(DATASET RECORDS)

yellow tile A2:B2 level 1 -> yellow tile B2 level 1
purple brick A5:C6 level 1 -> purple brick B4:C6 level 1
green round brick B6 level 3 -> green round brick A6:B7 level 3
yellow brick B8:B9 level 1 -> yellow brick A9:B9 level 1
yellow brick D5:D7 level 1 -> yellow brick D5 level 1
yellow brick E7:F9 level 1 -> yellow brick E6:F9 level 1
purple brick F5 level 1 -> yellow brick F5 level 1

...

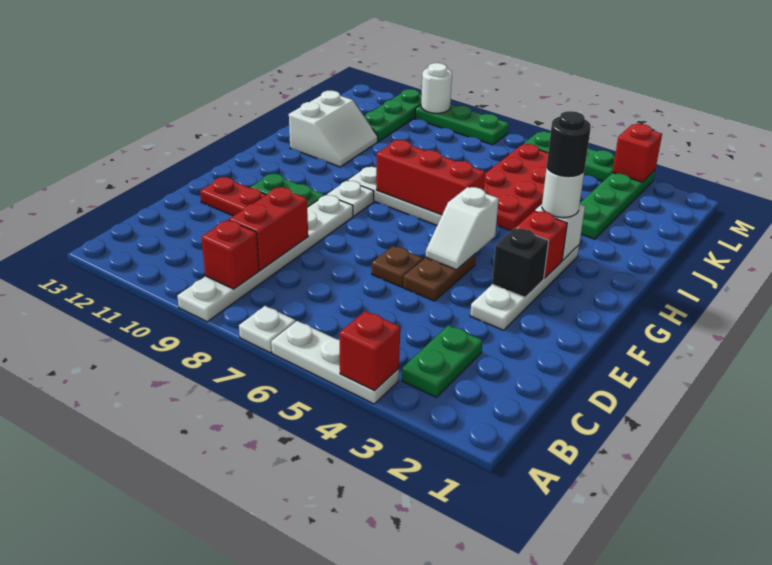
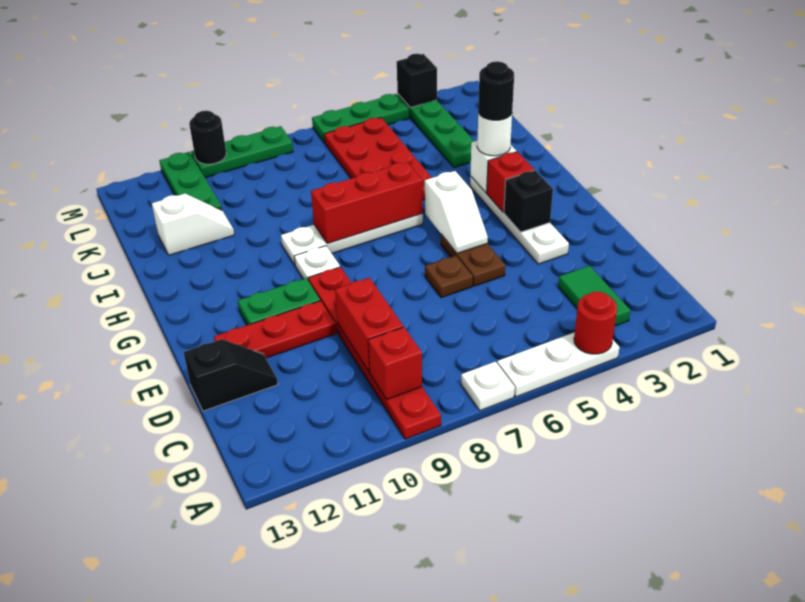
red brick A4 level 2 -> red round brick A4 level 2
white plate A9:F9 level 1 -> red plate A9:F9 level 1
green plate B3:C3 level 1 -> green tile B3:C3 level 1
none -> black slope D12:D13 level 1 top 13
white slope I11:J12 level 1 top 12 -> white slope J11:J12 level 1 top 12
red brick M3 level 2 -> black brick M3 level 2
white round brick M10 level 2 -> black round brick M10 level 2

--

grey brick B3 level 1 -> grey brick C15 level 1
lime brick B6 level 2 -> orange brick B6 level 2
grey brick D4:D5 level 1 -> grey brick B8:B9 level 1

(WORK TO COMPLETE) Your answer should consist only of the lines above between the line holding "yellow tile A2:B2" and the line holding "purple brick F5", inclusive, each transcribed exactly.

(EXERCISE RESPONSE)
yellow tile A2:B2 level 1 -> yellow tile B2 level 1
purple brick A5:C6 level 1 -> purple brick B4:C6 level 1
green round brick B6 level 3 -> green round brick A6:B7 level 3
yellow brick B8:B9 level 1 -> yellow brick A9:B9 level 1
yellow brick D5:D7 level 1 -> yellow brick D5 level 1
yellow brick E7:F9 level 1 -> yellow brick E6:F9 level 1
purple brick F5 level 1 -> yellow brick F5 level 1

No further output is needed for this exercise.